Goal of the exercise: In full and without alteration, print the entries that follow.

Information supplied:
[Start of section]
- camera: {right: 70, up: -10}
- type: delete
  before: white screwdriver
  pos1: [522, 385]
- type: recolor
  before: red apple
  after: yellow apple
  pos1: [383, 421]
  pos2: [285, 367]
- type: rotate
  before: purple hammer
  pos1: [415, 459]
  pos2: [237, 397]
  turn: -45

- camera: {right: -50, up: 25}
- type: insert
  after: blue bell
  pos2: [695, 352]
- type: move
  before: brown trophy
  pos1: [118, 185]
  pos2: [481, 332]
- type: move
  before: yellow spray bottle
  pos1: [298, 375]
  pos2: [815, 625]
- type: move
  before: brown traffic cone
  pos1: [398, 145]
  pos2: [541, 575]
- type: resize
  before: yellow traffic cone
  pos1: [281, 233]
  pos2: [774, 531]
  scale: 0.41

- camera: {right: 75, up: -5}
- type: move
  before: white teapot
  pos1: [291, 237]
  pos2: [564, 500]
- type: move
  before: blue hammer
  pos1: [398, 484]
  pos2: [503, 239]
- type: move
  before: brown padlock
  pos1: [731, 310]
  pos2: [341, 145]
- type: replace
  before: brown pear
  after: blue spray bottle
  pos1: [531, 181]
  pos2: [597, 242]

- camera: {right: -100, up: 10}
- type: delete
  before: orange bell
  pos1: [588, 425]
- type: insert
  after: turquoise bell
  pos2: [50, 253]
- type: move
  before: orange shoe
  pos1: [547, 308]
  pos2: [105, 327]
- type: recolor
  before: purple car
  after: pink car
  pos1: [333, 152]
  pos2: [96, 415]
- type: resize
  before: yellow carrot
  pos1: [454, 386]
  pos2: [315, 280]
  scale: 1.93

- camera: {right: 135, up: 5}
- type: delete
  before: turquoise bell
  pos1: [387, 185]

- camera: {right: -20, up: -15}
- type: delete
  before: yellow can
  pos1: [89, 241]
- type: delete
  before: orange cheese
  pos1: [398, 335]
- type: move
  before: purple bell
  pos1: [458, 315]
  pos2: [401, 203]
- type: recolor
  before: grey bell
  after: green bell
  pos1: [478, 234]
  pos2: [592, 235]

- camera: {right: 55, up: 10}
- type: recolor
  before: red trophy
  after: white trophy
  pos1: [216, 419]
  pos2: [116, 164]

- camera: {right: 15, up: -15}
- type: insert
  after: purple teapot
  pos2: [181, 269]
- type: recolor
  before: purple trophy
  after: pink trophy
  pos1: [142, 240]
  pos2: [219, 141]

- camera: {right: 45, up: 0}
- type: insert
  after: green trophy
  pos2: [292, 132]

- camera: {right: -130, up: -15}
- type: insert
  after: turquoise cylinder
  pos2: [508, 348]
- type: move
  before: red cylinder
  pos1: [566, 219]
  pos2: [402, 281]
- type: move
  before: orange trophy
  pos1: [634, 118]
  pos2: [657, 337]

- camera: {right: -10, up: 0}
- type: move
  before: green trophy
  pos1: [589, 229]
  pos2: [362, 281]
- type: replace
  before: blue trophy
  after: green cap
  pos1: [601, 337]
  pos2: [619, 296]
[End of section]
Solved exercise:
- camera: {right: 70, up: -10}
- type: delete
  before: white screwdriver
  pos1: [522, 385]
- type: recolor
  before: red apple
  after: yellow apple
  pos1: [383, 421]
  pos2: [285, 367]
- type: rotate
  before: purple hammer
  pos1: [415, 459]
  pos2: [237, 397]
  turn: -45

- camera: {right: -50, up: 25}
- type: insert
  after: blue bell
  pos2: [695, 352]
- type: move
  before: brown trophy
  pos1: [118, 185]
  pos2: [481, 332]
- type: move
  before: yellow spray bottle
  pos1: [298, 375]
  pos2: [815, 625]
- type: move
  before: brown traffic cone
  pos1: [398, 145]
  pos2: [541, 575]
- type: resize
  before: yellow traffic cone
  pos1: [281, 233]
  pos2: [774, 531]
  scale: 0.41

- camera: {right: 75, up: -5}
- type: move
  before: white teapot
  pos1: [291, 237]
  pos2: [564, 500]
- type: move
  before: blue hammer
  pos1: [398, 484]
  pos2: [503, 239]
- type: move
  before: brown padlock
  pos1: [731, 310]
  pos2: [341, 145]
- type: replace
  before: brown pear
  after: blue spray bottle
  pos1: [531, 181]
  pos2: [597, 242]

- camera: {right: -100, up: 10}
- type: delete
  before: orange bell
  pos1: [588, 425]
- type: insert
  after: turquoise bell
  pos2: [50, 253]
- type: move
  before: orange shoe
  pos1: [547, 308]
  pos2: [105, 327]
- type: recolor
  before: purple car
  after: pink car
  pos1: [333, 152]
  pos2: [96, 415]
- type: resize
  before: yellow carrot
  pos1: [454, 386]
  pos2: [315, 280]
  scale: 1.93

- camera: {right: 135, up: 5}
- type: delete
  before: turquoise bell
  pos1: [387, 185]

- camera: {right: -20, up: -15}
- type: delete
  before: yellow can
  pos1: [89, 241]
- type: delete
  before: orange cheese
  pos1: [398, 335]
- type: move
  before: purple bell
  pos1: [458, 315]
  pos2: [401, 203]
- type: recolor
  before: grey bell
  after: green bell
  pos1: [478, 234]
  pos2: [592, 235]

- camera: {right: 55, up: 10}
- type: recolor
  before: red trophy
  after: white trophy
  pos1: [216, 419]
  pos2: [116, 164]

- camera: {right: 15, up: -15}
- type: insert
  after: purple teapot
  pos2: [181, 269]
- type: recolor
  before: purple trophy
  after: pink trophy
  pos1: [142, 240]
  pos2: [219, 141]

- camera: {right: 45, up: 0}
- type: insert
  after: green trophy
  pos2: [292, 132]

- camera: {right: -130, up: -15}
- type: insert
  after: turquoise cylinder
  pos2: [508, 348]
- type: move
  before: red cylinder
  pos1: [566, 219]
  pos2: [402, 281]
- type: move
  before: orange trophy
  pos1: [634, 118]
  pos2: [657, 337]

- camera: {right: -10, up: 0}
- type: move
  before: green trophy
  pos1: [589, 229]
  pos2: [362, 281]
- type: replace
  before: blue trophy
  after: green cap
  pos1: [601, 337]
  pos2: [619, 296]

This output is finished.